[Opening Input for this task section]
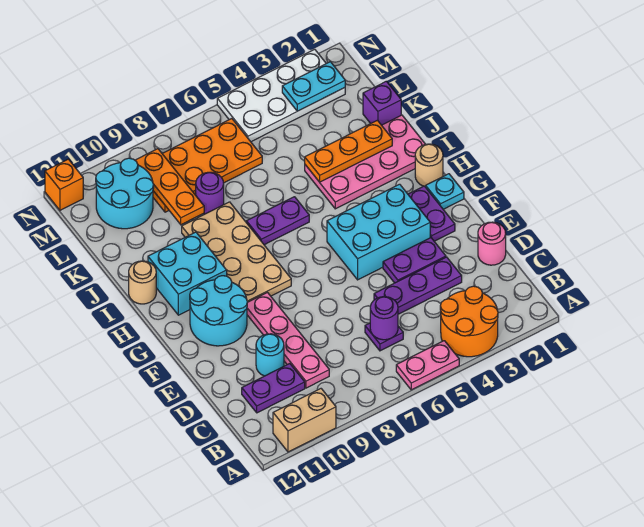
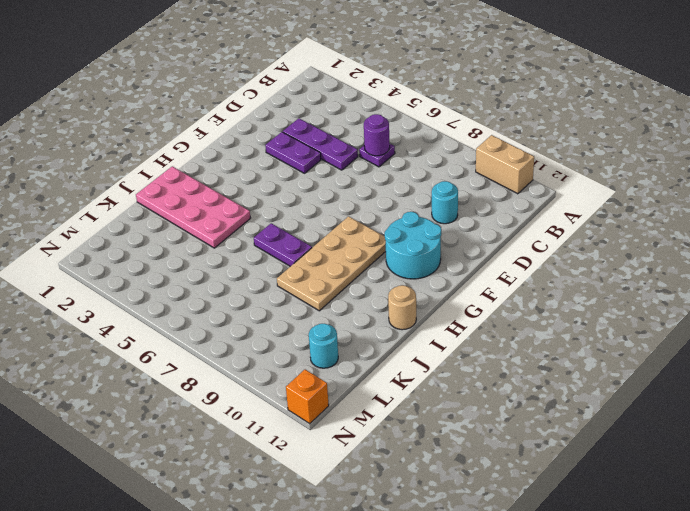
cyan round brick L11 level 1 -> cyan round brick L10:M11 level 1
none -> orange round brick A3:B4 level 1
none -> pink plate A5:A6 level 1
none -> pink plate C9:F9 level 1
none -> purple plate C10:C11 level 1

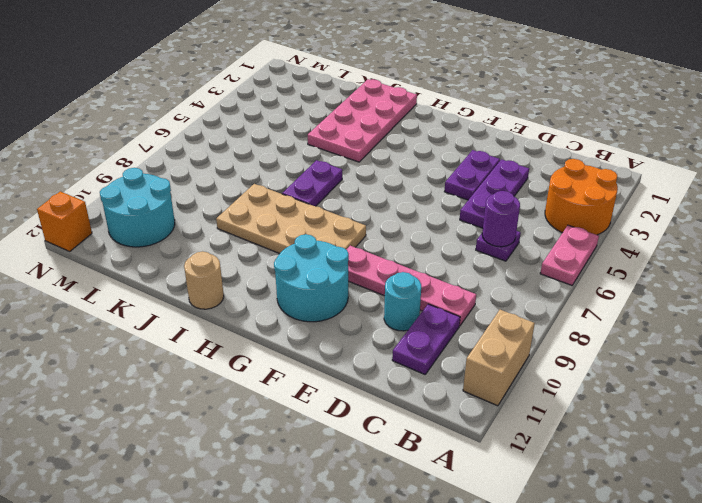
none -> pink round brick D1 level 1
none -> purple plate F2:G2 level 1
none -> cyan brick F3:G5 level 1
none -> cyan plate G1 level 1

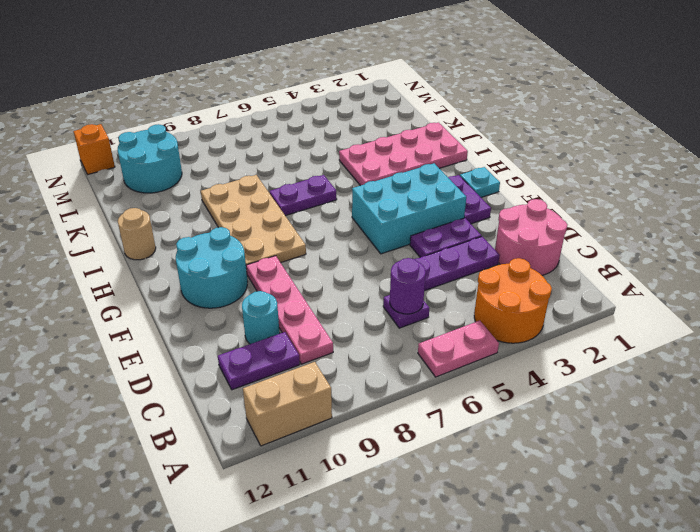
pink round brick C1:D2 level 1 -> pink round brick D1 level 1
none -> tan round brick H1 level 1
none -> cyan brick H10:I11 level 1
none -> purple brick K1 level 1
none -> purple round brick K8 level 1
[Closing Input for this task section]
What needs to be done:
Determine which lines above include the word "round", and report those lines in full.

Exercise response:
cyan round brick L11 level 1 -> cyan round brick L10:M11 level 1
none -> orange round brick A3:B4 level 1
none -> pink round brick D1 level 1
pink round brick C1:D2 level 1 -> pink round brick D1 level 1
none -> tan round brick H1 level 1
none -> purple round brick K8 level 1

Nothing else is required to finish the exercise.